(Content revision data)
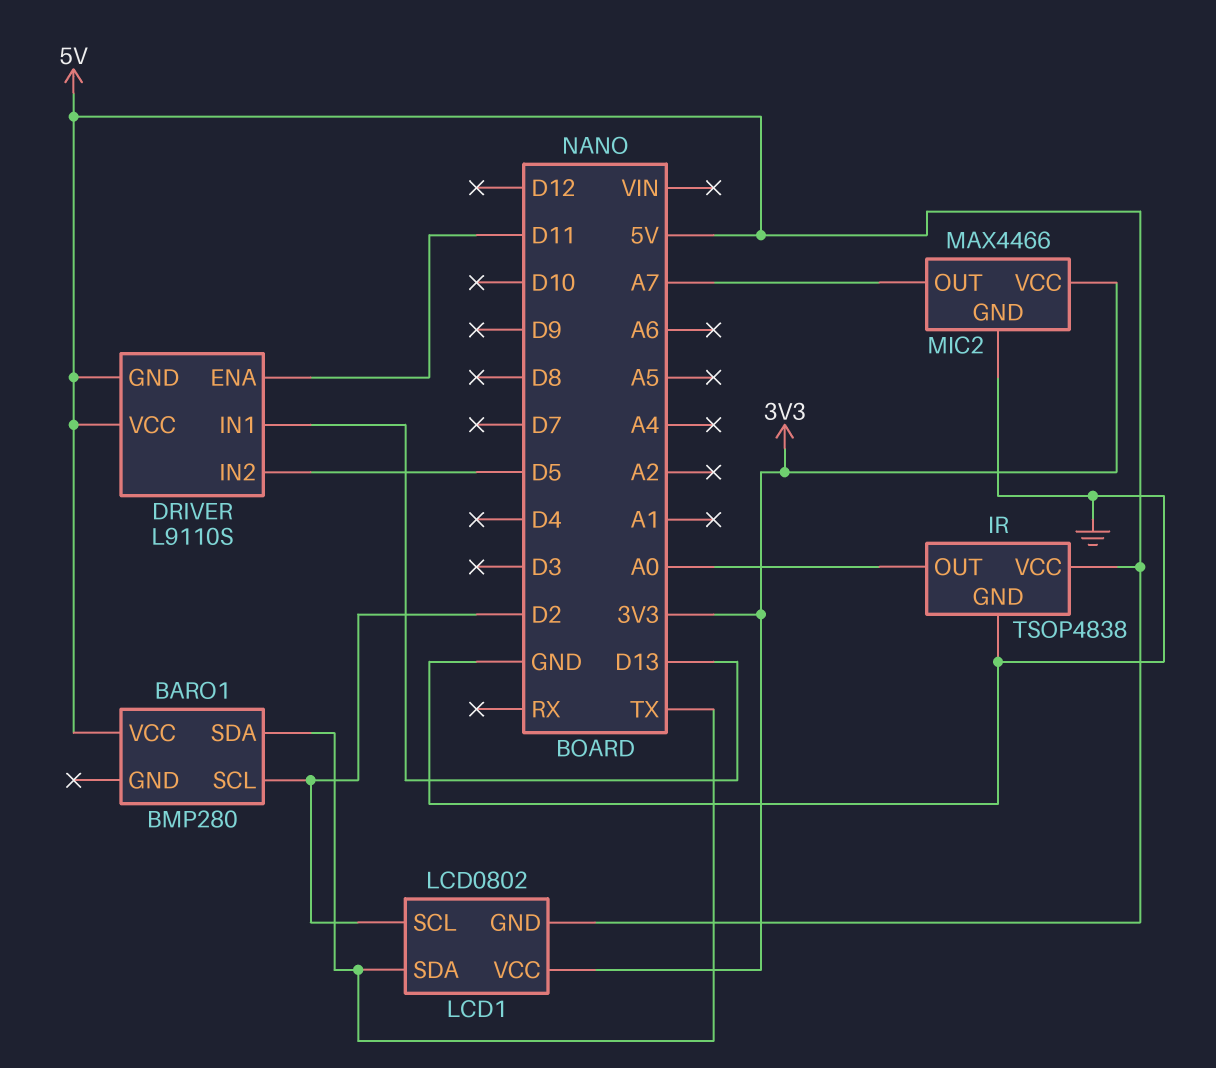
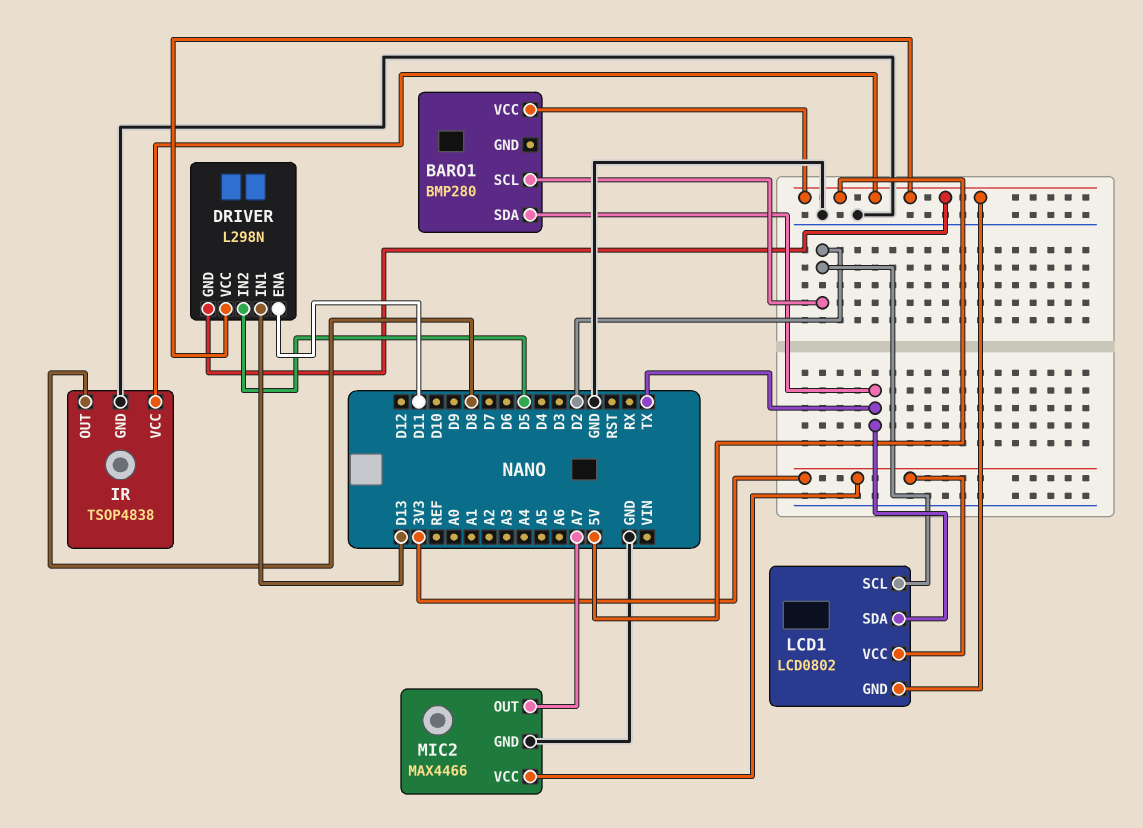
DRIVER: L9110S -> L298N
IR pin OUT: A0 -> D8

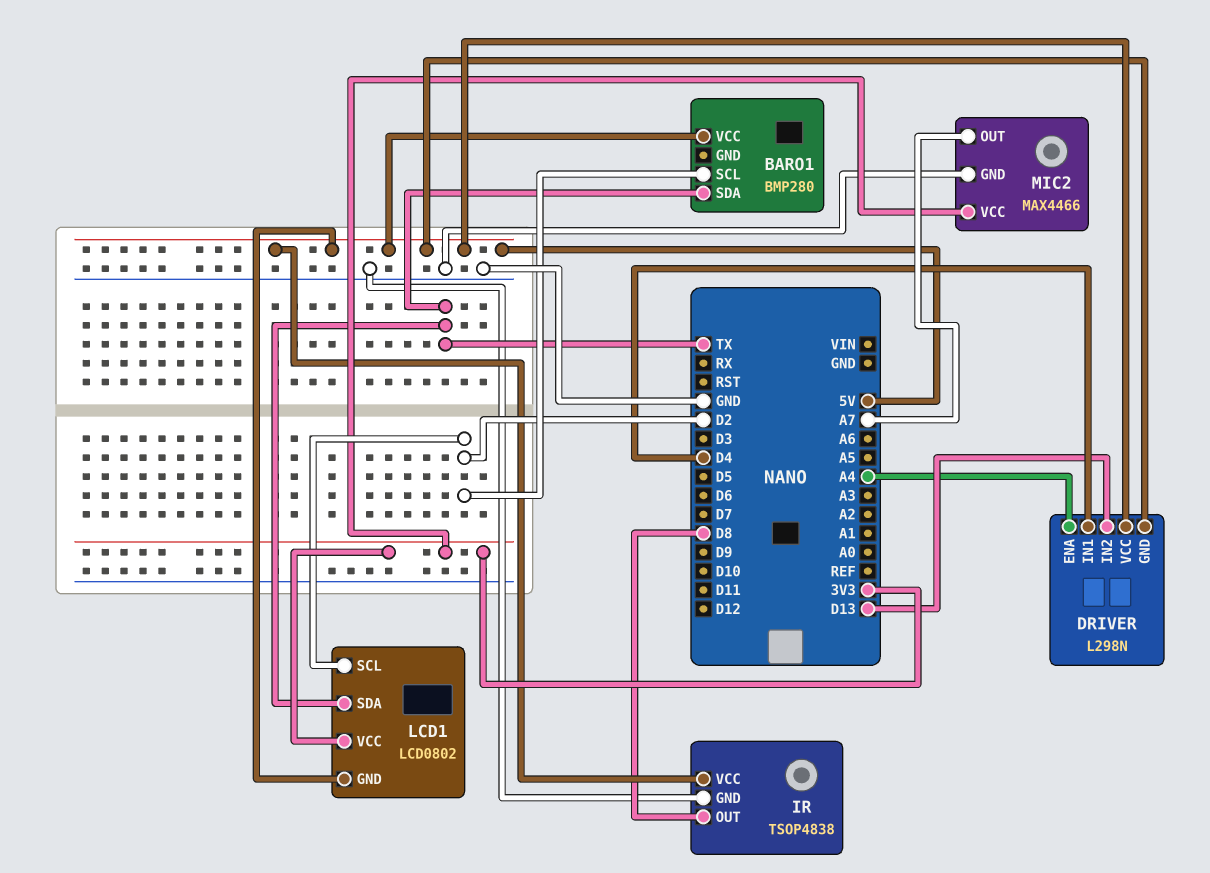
DRIVER pin ENA: D11 -> A4
DRIVER pin IN1: D13 -> D4
DRIVER pin IN2: D5 -> D13

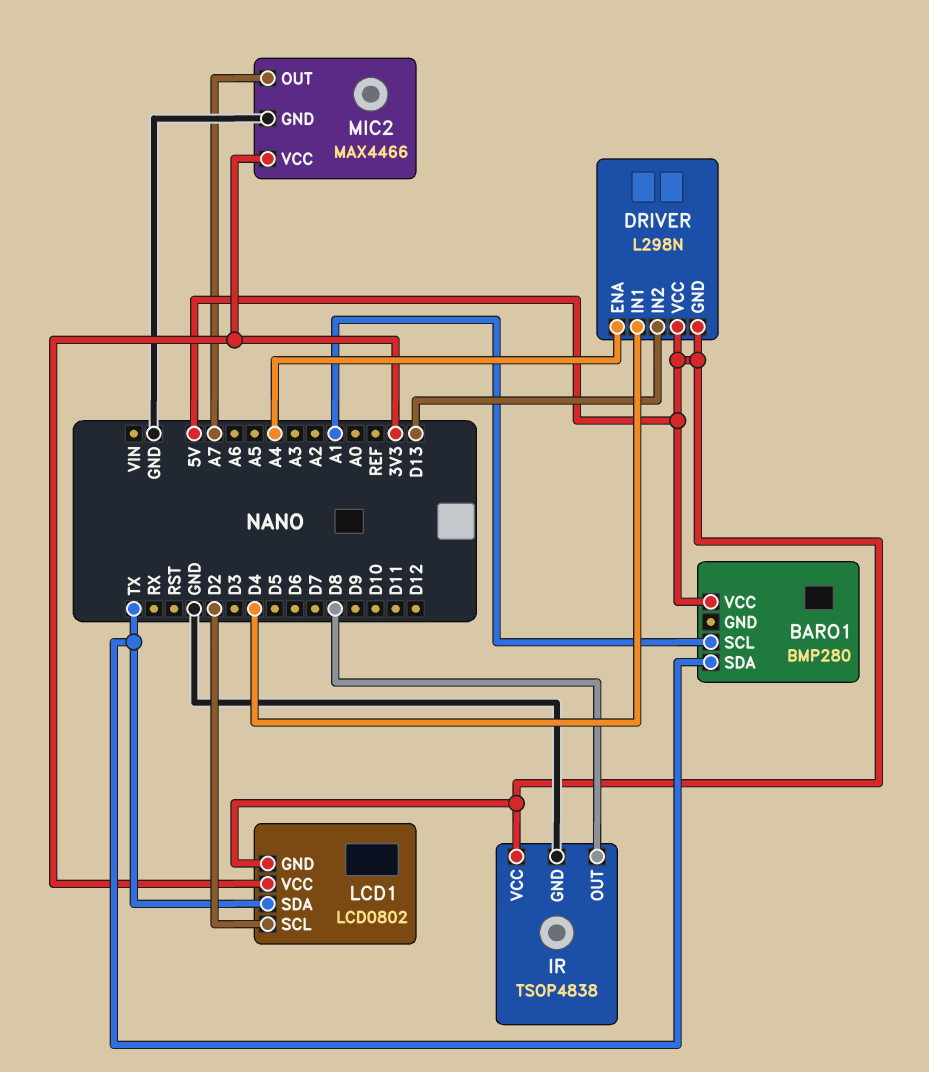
BARO1 pin SCL: D2 -> A1

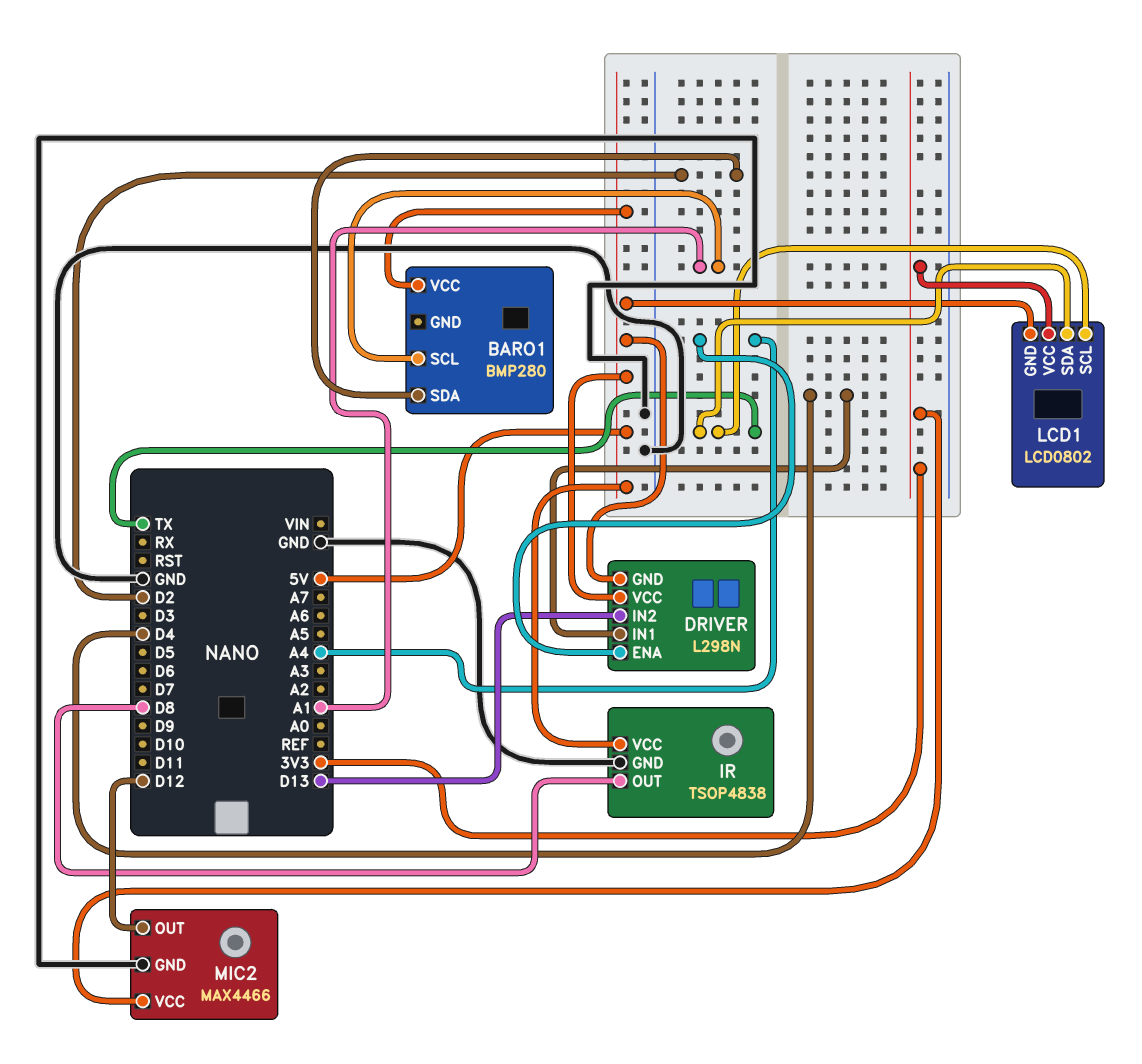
BARO1 pin SDA: TX -> D2
LCD1 pin SCL: D2 -> TX
MIC2 pin OUT: A7 -> D12

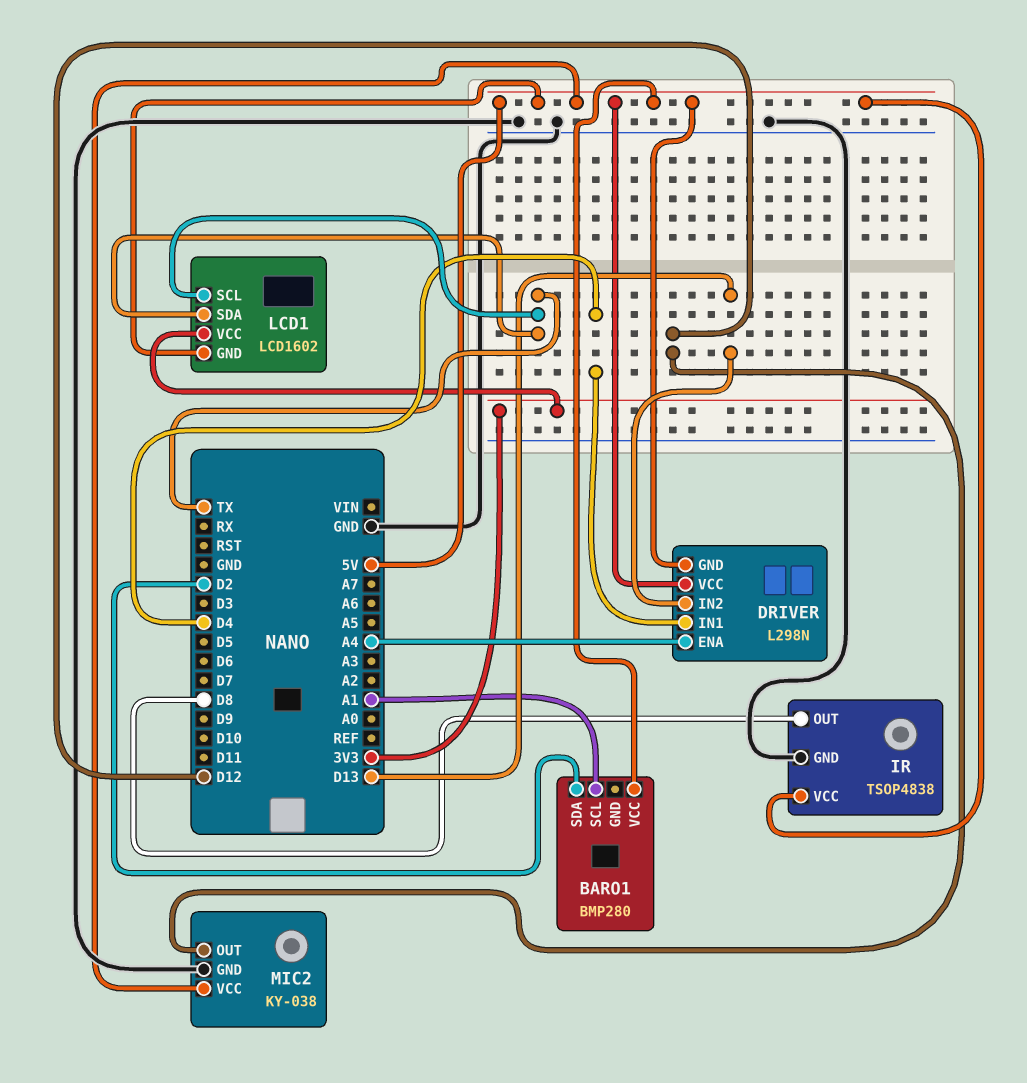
LCD1: LCD0802 -> LCD1602
MIC2: MAX4466 -> KY-038
MIC2 pin VCC: 3V3 -> 5V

- Exercise instructions
Filter the entries above and keep only the lines with the word "DRIVER".

- Written response
DRIVER: L9110S -> L298N
DRIVER pin ENA: D11 -> A4
DRIVER pin IN1: D13 -> D4
DRIVER pin IN2: D5 -> D13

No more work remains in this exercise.